Exercise objective:
No pictures should be carried over. Output all other parts of the entries verbatim.

Before-and-after object lists:
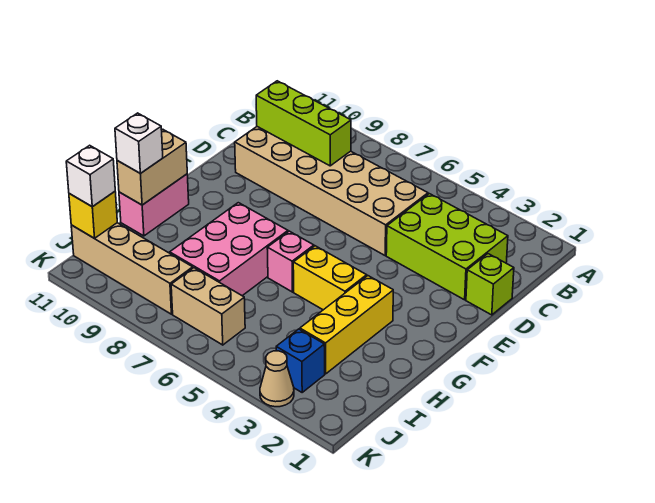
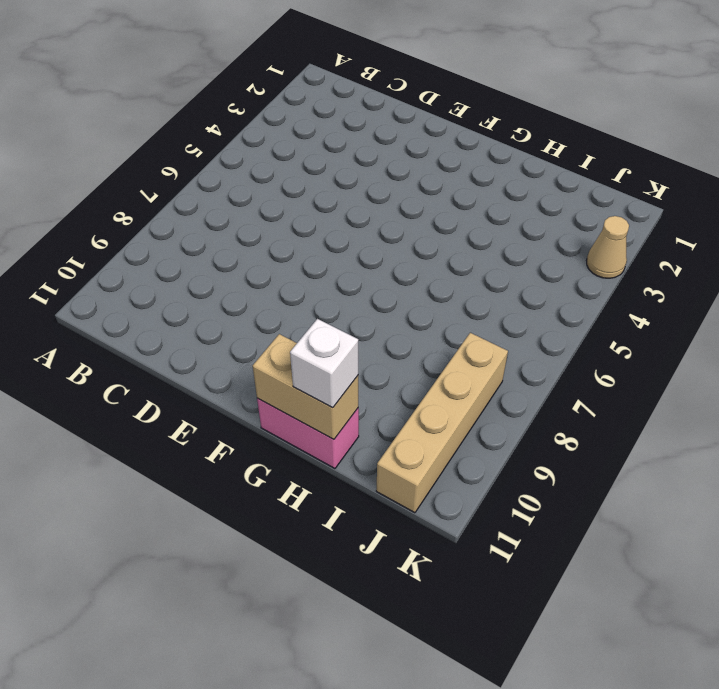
none -> lime brick C2:D4 level 1
none -> tan brick C5:D10 level 1
none -> lime brick D1 level 1

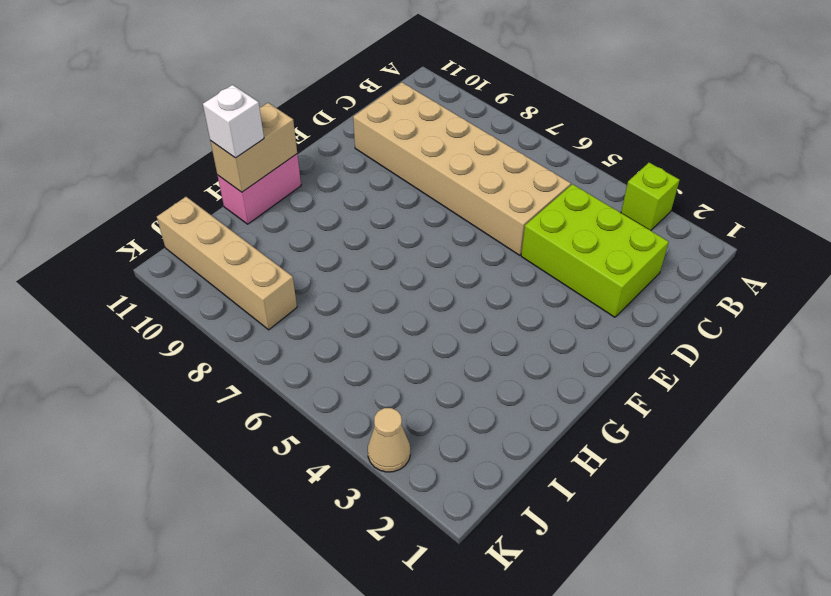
lime brick A3 level 1 -> lime brick D1 level 1
none -> yellow brick G3:I3 level 1
none -> yellow brick G4:G5 level 1
none -> pink brick G6 level 1

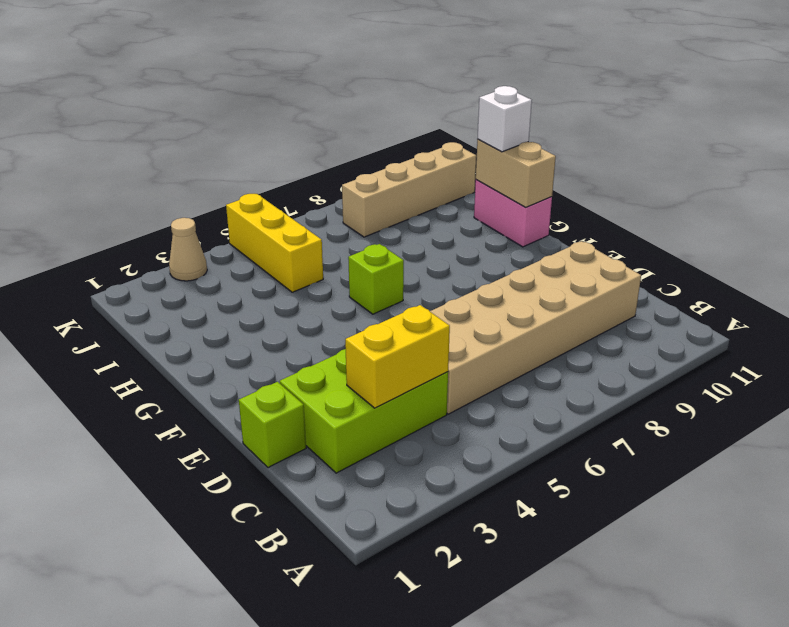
yellow brick C3:C4 level 2 -> yellow brick G4:G5 level 1
lime brick G6 level 1 -> pink brick G6 level 1
yellow brick I5:K5 level 1 -> yellow brick G3:I3 level 1
none -> pink brick G7:I8 level 1
none -> blue brick J3 level 1
none -> tan brick J6:J7 level 1

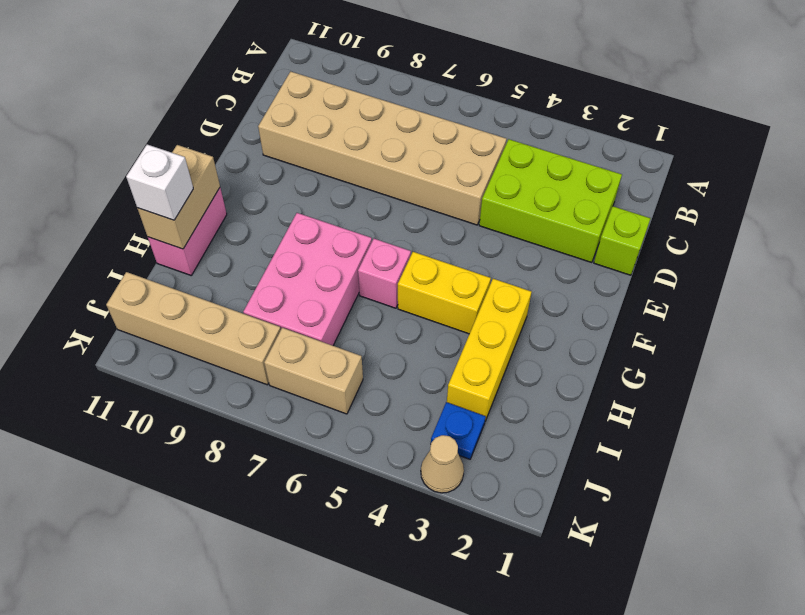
blue plate J3 level 1 -> blue brick J3 level 1
none -> lime brick C8:C10 level 2
none -> yellow brick J11 level 2
none -> white brick J11 level 3

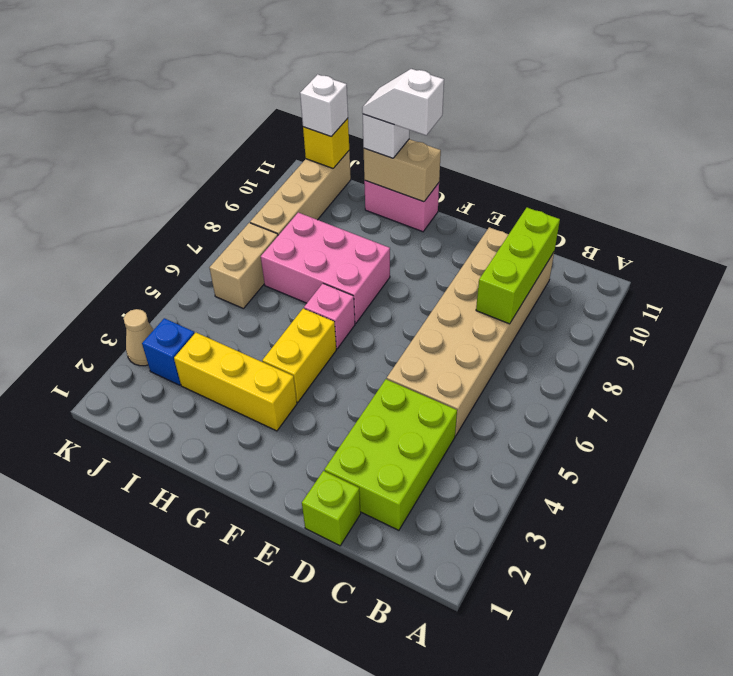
white slope G11:H11 level 4 top G -> none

Reply:
none -> lime brick C2:D4 level 1
none -> tan brick C5:D10 level 1
none -> lime brick D1 level 1

lime brick A3 level 1 -> lime brick D1 level 1
none -> yellow brick G3:I3 level 1
none -> yellow brick G4:G5 level 1
none -> pink brick G6 level 1

yellow brick C3:C4 level 2 -> yellow brick G4:G5 level 1
lime brick G6 level 1 -> pink brick G6 level 1
yellow brick I5:K5 level 1 -> yellow brick G3:I3 level 1
none -> pink brick G7:I8 level 1
none -> blue brick J3 level 1
none -> tan brick J6:J7 level 1

blue plate J3 level 1 -> blue brick J3 level 1
none -> lime brick C8:C10 level 2
none -> yellow brick J11 level 2
none -> white brick J11 level 3

white slope G11:H11 level 4 top G -> none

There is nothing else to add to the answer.